Data section below:
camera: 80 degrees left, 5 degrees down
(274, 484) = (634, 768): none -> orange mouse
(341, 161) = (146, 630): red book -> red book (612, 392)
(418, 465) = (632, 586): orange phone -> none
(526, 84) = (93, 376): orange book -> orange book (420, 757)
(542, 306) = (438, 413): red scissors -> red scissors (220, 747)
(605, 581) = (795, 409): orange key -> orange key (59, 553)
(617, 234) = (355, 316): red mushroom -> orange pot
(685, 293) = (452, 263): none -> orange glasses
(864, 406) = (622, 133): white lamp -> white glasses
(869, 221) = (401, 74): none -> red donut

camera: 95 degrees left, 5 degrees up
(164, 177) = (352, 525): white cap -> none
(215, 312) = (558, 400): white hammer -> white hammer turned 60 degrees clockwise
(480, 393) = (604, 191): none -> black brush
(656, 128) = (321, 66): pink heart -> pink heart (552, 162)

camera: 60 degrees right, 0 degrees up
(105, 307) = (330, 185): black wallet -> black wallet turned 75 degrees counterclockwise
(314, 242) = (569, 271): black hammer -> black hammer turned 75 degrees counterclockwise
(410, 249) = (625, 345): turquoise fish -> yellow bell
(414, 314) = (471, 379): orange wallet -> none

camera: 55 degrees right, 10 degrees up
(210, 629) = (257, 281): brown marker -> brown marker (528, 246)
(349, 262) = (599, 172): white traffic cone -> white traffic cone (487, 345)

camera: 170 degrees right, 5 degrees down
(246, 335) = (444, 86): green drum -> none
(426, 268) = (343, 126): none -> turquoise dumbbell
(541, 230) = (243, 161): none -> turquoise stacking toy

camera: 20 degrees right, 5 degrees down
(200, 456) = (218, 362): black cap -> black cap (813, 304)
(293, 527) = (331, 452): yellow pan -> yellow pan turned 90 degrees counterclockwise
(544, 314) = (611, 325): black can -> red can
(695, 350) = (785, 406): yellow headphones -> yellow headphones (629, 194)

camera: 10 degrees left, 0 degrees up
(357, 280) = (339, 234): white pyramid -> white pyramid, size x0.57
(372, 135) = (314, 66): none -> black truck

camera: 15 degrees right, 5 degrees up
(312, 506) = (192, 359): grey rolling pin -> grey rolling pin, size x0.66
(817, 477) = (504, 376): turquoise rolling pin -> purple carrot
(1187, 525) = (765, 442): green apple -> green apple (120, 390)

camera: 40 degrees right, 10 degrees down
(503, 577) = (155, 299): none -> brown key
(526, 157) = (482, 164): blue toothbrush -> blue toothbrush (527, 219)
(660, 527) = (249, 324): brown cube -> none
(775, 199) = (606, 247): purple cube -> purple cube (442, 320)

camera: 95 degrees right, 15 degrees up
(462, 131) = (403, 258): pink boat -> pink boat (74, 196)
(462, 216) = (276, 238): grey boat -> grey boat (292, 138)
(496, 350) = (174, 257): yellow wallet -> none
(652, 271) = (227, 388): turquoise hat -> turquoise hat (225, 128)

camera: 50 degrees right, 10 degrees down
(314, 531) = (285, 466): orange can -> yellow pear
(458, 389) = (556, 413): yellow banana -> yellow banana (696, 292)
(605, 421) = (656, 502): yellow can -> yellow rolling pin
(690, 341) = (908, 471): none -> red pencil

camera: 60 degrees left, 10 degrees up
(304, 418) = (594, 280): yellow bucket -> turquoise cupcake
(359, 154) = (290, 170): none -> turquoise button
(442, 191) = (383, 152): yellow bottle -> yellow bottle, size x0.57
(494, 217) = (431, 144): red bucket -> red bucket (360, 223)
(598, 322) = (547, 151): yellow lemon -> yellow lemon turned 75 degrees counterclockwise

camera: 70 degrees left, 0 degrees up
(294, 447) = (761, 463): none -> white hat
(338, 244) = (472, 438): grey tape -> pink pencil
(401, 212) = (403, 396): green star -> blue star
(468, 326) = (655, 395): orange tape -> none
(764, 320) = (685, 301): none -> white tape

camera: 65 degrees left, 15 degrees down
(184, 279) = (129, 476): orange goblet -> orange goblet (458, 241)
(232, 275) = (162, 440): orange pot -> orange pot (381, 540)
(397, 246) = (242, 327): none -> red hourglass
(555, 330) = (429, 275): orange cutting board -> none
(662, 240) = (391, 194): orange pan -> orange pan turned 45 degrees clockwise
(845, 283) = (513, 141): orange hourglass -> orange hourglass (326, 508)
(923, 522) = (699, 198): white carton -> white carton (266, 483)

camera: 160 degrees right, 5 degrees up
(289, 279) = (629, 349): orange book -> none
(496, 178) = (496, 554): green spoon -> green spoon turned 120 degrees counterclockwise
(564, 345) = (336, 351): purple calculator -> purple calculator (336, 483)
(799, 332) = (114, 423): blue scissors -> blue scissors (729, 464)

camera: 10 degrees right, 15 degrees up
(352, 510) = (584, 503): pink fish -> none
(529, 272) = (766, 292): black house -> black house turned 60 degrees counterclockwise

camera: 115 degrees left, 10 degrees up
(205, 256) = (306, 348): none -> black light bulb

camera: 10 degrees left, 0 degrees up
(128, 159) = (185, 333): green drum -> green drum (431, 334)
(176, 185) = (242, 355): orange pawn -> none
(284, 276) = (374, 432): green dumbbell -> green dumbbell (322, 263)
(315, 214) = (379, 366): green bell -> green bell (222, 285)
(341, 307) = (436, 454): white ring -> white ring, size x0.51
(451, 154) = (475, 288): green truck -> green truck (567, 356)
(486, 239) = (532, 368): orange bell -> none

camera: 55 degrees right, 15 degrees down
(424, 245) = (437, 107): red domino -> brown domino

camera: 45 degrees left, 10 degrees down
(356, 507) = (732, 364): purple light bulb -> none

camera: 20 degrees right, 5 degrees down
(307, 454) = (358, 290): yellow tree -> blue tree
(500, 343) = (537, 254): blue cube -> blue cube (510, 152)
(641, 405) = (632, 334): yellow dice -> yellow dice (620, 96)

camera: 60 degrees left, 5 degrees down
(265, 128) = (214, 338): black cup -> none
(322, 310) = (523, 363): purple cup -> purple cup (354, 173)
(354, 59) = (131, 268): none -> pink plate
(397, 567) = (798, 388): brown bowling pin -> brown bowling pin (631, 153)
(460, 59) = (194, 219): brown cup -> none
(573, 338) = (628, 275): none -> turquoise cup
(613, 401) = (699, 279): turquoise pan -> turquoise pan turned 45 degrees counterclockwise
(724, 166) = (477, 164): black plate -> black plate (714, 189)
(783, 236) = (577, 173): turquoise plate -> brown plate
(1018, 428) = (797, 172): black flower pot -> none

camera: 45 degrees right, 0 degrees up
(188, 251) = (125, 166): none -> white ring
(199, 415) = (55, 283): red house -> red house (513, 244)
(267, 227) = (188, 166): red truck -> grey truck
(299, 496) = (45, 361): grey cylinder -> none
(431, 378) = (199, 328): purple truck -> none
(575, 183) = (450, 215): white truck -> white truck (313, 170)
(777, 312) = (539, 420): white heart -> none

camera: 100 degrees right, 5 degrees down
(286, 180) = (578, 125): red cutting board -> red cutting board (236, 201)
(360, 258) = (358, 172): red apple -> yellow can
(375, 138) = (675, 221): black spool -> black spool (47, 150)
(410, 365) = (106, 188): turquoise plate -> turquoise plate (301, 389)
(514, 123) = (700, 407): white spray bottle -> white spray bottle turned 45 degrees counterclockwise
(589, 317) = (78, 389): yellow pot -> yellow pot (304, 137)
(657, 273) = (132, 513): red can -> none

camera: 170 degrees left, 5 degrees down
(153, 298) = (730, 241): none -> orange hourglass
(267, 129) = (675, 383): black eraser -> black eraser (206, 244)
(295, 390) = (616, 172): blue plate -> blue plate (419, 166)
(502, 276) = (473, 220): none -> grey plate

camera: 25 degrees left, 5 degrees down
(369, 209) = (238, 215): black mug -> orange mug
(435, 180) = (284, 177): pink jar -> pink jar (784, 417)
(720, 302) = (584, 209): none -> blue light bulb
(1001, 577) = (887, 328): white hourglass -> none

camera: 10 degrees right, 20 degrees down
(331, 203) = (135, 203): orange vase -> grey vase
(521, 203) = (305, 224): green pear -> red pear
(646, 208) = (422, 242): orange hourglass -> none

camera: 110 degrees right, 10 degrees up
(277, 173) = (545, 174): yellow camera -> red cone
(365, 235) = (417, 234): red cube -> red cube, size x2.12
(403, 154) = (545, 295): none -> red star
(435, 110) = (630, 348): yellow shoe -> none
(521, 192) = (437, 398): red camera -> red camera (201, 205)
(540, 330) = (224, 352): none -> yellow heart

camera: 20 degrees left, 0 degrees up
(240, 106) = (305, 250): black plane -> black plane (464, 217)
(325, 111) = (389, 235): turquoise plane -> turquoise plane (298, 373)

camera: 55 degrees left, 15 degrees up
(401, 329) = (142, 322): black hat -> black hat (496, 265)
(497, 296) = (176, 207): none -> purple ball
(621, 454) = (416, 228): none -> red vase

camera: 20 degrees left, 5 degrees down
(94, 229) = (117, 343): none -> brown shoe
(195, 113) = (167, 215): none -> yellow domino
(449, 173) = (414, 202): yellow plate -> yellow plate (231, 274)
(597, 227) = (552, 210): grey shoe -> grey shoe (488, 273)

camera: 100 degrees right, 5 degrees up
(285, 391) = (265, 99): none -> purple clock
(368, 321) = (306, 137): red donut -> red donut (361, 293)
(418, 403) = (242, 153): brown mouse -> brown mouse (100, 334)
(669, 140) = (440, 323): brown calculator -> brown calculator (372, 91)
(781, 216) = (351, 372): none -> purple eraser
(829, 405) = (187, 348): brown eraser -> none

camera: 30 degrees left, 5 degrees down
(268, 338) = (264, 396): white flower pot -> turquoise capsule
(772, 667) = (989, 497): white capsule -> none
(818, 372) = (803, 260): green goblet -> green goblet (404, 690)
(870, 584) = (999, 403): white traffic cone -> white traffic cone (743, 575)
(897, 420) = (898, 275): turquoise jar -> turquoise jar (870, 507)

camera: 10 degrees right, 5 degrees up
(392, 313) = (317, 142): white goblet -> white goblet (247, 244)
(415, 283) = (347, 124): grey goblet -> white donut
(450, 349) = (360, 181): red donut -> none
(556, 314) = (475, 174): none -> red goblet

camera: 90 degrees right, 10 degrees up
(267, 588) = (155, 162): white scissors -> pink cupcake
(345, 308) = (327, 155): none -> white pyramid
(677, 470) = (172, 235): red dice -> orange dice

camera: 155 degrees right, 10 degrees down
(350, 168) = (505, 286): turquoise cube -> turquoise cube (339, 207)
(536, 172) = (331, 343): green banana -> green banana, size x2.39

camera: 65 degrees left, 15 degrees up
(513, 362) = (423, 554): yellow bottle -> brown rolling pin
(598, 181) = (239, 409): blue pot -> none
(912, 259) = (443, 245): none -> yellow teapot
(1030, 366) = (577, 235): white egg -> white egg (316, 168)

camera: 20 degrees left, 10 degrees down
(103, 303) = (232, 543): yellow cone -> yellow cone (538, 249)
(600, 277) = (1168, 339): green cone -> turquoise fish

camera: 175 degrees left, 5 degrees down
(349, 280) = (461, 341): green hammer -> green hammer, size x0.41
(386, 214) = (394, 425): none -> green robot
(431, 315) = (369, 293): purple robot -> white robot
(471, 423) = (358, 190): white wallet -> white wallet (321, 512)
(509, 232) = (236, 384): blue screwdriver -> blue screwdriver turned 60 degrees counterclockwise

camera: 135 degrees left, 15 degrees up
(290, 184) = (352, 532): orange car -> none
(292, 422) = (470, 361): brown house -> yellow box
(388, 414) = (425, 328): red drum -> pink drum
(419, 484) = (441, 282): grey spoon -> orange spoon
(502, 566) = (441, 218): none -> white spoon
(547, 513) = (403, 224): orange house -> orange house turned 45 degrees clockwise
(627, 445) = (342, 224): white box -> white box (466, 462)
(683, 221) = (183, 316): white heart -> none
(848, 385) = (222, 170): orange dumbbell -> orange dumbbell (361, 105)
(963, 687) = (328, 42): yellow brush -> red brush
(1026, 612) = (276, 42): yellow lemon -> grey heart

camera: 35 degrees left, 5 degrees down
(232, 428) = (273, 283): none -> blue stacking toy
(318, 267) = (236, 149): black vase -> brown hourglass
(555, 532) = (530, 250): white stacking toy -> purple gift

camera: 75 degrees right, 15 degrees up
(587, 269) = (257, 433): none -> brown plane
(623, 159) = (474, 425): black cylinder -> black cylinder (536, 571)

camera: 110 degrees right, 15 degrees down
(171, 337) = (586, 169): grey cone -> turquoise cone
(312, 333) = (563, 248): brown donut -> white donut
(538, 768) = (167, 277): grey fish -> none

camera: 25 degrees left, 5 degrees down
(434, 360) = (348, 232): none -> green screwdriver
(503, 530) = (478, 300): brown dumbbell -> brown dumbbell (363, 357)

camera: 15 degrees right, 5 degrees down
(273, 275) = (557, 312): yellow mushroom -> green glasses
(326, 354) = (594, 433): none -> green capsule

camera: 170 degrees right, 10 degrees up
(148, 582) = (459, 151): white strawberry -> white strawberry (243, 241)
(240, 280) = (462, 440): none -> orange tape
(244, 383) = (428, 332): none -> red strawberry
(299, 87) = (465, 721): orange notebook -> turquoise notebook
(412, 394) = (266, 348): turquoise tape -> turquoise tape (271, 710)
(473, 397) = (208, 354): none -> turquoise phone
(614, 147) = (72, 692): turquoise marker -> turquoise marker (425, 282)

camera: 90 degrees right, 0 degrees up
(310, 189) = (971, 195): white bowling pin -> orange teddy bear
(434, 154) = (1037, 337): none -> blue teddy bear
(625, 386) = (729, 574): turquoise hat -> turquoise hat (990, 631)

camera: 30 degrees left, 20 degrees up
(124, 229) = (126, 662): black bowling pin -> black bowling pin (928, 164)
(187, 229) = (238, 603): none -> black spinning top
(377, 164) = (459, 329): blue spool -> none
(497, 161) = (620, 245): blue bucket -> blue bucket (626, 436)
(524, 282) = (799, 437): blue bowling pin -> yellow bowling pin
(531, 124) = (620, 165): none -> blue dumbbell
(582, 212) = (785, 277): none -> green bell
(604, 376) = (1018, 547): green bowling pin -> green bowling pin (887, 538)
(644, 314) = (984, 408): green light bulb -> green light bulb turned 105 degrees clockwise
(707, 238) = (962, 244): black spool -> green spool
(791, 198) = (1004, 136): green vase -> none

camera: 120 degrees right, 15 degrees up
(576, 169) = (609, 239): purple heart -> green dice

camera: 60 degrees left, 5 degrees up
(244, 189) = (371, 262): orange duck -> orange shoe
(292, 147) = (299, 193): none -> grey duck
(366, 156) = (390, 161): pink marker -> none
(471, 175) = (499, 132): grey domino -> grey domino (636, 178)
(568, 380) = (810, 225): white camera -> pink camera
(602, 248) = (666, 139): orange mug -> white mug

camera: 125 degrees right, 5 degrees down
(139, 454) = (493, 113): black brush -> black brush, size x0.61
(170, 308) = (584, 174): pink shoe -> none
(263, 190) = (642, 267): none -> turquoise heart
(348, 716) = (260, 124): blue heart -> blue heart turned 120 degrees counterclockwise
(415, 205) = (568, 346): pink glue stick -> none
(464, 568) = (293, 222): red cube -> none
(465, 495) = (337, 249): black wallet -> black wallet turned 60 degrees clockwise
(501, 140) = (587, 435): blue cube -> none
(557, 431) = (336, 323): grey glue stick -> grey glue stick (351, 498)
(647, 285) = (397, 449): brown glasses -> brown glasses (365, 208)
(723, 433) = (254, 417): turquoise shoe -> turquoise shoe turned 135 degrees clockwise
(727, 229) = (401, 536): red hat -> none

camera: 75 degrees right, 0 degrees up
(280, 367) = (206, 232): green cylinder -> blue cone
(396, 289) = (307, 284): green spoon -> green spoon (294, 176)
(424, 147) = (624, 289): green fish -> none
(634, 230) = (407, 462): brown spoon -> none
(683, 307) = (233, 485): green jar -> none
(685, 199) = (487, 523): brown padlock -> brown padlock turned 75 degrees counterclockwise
End of Data section.
# Exercise brief:
All the lines that hold the word "hammer" must appear in the answer, copied from the records.

# Written response:
(215, 312) = (558, 400): white hammer -> white hammer turned 60 degrees clockwise
(314, 242) = (569, 271): black hammer -> black hammer turned 75 degrees counterclockwise
(349, 280) = (461, 341): green hammer -> green hammer, size x0.41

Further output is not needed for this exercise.